## Task directions
Reproduce the stretch of entries from the line containing "Is point (529, 589)" through the end of the entries, leaving out the pictures.

===== Data records

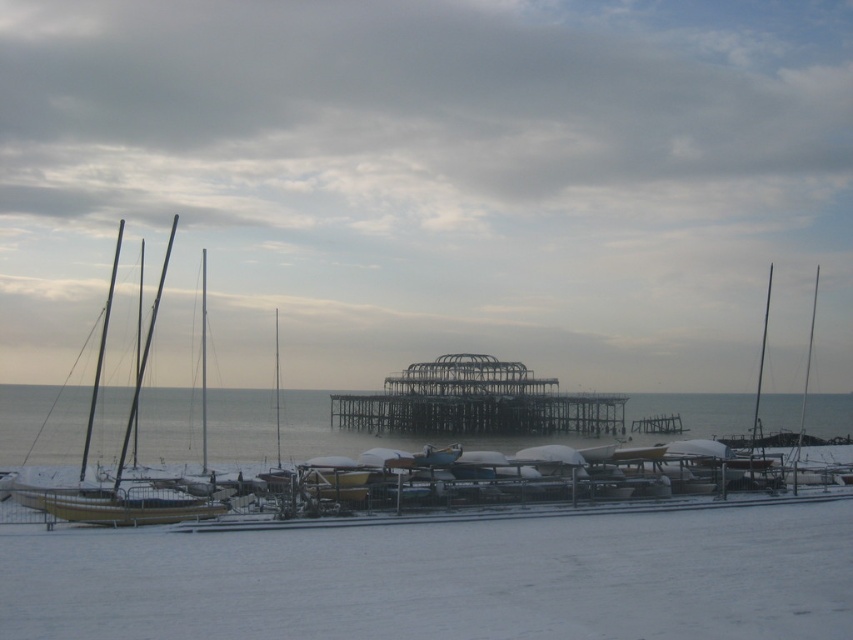
Question: Which of the following is the farthest from the observer?

Choices:
 (A) (263, 433)
 (B) (433, 432)
 (C) (126, 483)
 (D) (776, 589)

Answer: (B)

Question: Which of the following is the farthest from the observer?

Choices:
 (A) (239, 392)
 (B) (83, 611)
 (C) (196, 516)
 (D) (485, 422)

Answer: (A)

Question: Which point is farther from the camera taking this photo?

Choices:
 (A) (524, 429)
 (B) (138, 440)
 (C) (68, 608)

Answer: (A)

Question: Can you confirm if white matte snow at center is positioned above wooden sailboat at left?

Choices:
 (A) no
 (B) yes

Answer: (A)

Question: Can you confirm if white matte snow at center is smaller than wooden sailboat at left?

Choices:
 (A) no
 (B) yes

Answer: (B)

Question: Is white matte snow at center positioned in front of wooden sailboat at left?

Choices:
 (A) yes
 (B) no

Answer: (A)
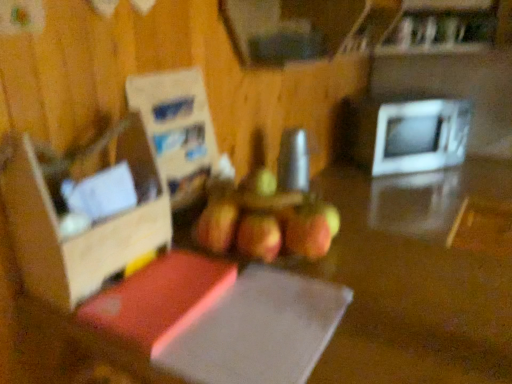
Question: Is cardboard box at left beside white glossy microwave at right?

Choices:
 (A) no
 (B) yes

Answer: (A)

Question: From the image's perspective, is cardboard box at left above white glossy microwave at right?

Choices:
 (A) no
 (B) yes

Answer: (A)

Question: Can you confirm if cardboard box at left is bigger than white glossy microwave at right?

Choices:
 (A) yes
 (B) no

Answer: (B)

Question: Would you say cardboard box at left is outside white glossy microwave at right?

Choices:
 (A) no
 (B) yes

Answer: (B)

Question: From the image's perspective, is cardboard box at left under white glossy microwave at right?

Choices:
 (A) no
 (B) yes

Answer: (B)

Question: Is white glossy microwave at right wider or thinner than ripe red apple at center?

Choices:
 (A) wide
 (B) thin

Answer: (A)

Question: Based on their sizes in the image, would you say white glossy microwave at right is bigger or smaller than ripe red apple at center?

Choices:
 (A) small
 (B) big

Answer: (B)

Question: In the image, is white glossy microwave at right positioned in front of or behind ripe red apple at center?

Choices:
 (A) front
 (B) behind

Answer: (B)

Question: From their relative heights in the image, would you say white glossy microwave at right is taller or shorter than ripe red apple at center?

Choices:
 (A) short
 (B) tall

Answer: (B)

Question: Is cardboard box at left taller or shorter than ripe red apple at center?

Choices:
 (A) tall
 (B) short

Answer: (A)

Question: Looking at the image, does cardboard box at left seem bigger or smaller compared to ripe red apple at center?

Choices:
 (A) big
 (B) small

Answer: (B)

Question: From the image's perspective, is cardboard box at left positioned above or below ripe red apple at center?

Choices:
 (A) below
 (B) above

Answer: (B)

Question: Is cardboard box at left in front of or behind ripe red apple at center in the image?

Choices:
 (A) front
 (B) behind

Answer: (A)

Question: Considering the positions of ripe red apple at center and cardboard box at left in the image, is ripe red apple at center bigger or smaller than cardboard box at left?

Choices:
 (A) big
 (B) small

Answer: (A)

Question: From the image's perspective, relative to cardboard box at left, is ripe red apple at center above or below?

Choices:
 (A) below
 (B) above

Answer: (A)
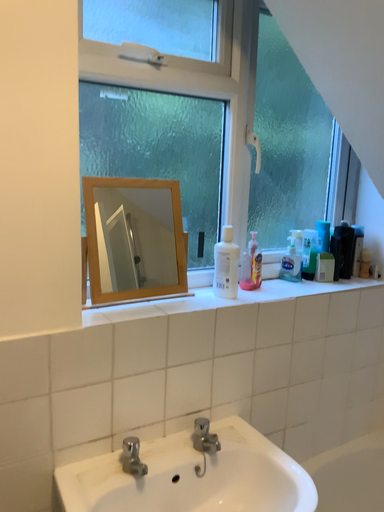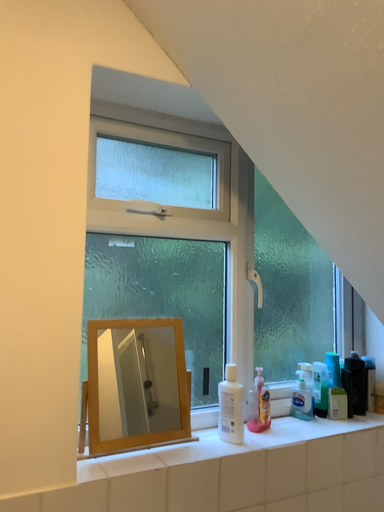
Question: Which way did the camera rotate in the video?

Choices:
 (A) rotated downward
 (B) rotated upward

Answer: (B)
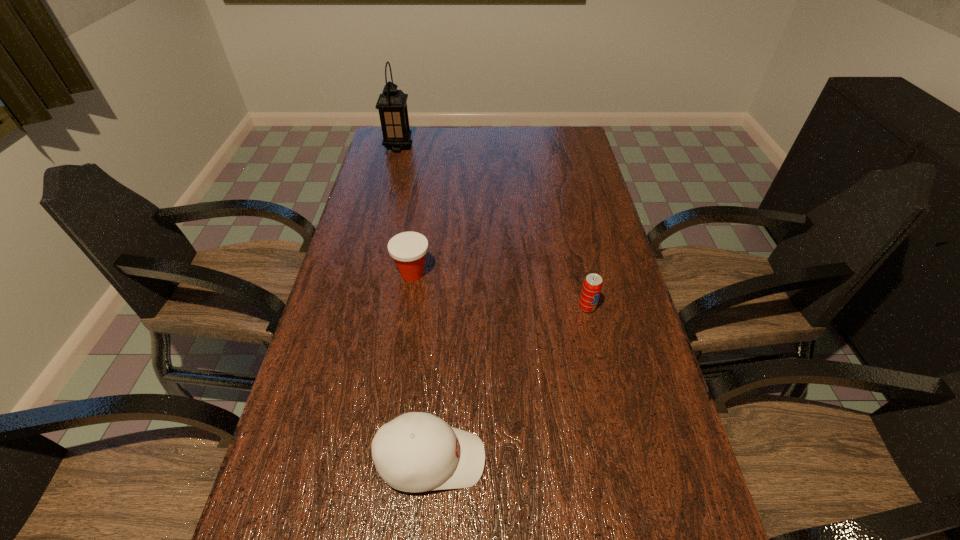
This screenshot has height=540, width=960. I want to click on free region that satisfies the following two spatial constraints: 1. on the front side of the soda can; 2. on the front-facing side of the baseball cap, so click(620, 460).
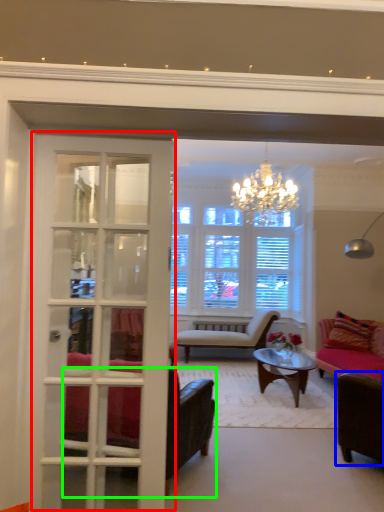
Question: Considering the real-world distances, which object is closest to door (highlighted by a red box)? chair (highlighted by a blue box) or chair (highlighted by a green box).

Choices:
 (A) chair
 (B) chair

Answer: (B)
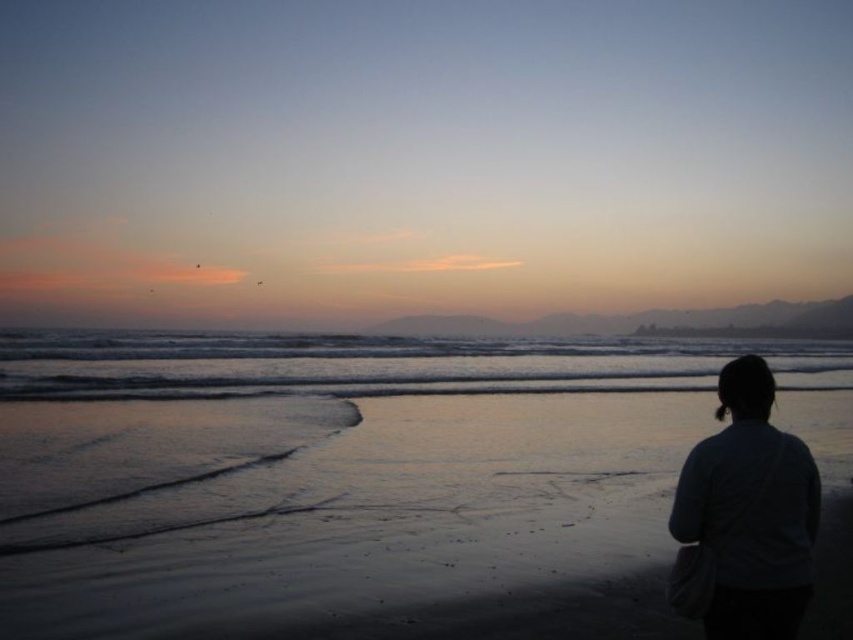
Does shiny golden water at center have a larger size compared to dark gray sweater at lower right?

Yes, shiny golden water at center is bigger than dark gray sweater at lower right.

Is the position of shiny golden water at center less distant than that of dark gray sweater at lower right?

No.

The width and height of the screenshot is (853, 640). What are the coordinates of `shiny golden water at center` in the screenshot? It's located at (384, 364).

You are a GUI agent. You are given a task and a screenshot of the screen. Output one action in this format:
    pyautogui.click(x=<x>, y=<y>)
    Task: Click on the shiny golden water at center
    The width and height of the screenshot is (853, 640).
    Given the screenshot: What is the action you would take?
    pyautogui.click(x=384, y=364)

Which of these two, smooth sand at lower right or dark gray sweater at lower right, stands taller?

smooth sand at lower right

Is point (254, 570) in front of point (780, 561)?

No, (254, 570) is further to viewer.

Identify the location of smooth sand at lower right. (387, 532).

I want to click on smooth sand at lower right, so click(387, 532).

Does smooth sand at lower right appear on the left side of shiny golden water at center?

No, smooth sand at lower right is not to the left of shiny golden water at center.

Is point (529, 589) positioned in front of point (511, 353)?

Yes.

The height and width of the screenshot is (640, 853). What are the coordinates of `smooth sand at lower right` in the screenshot? It's located at (387, 532).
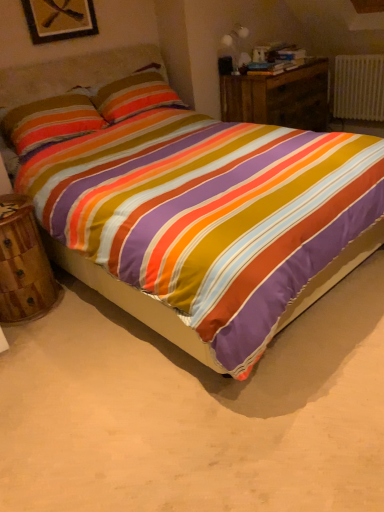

==========

## Response to the task
Is point (529, 589) positioned in front of point (511, 353)?

Yes.

The height and width of the screenshot is (640, 853). What are the coordinates of `smooth sand at lower right` in the screenshot? It's located at (387, 532).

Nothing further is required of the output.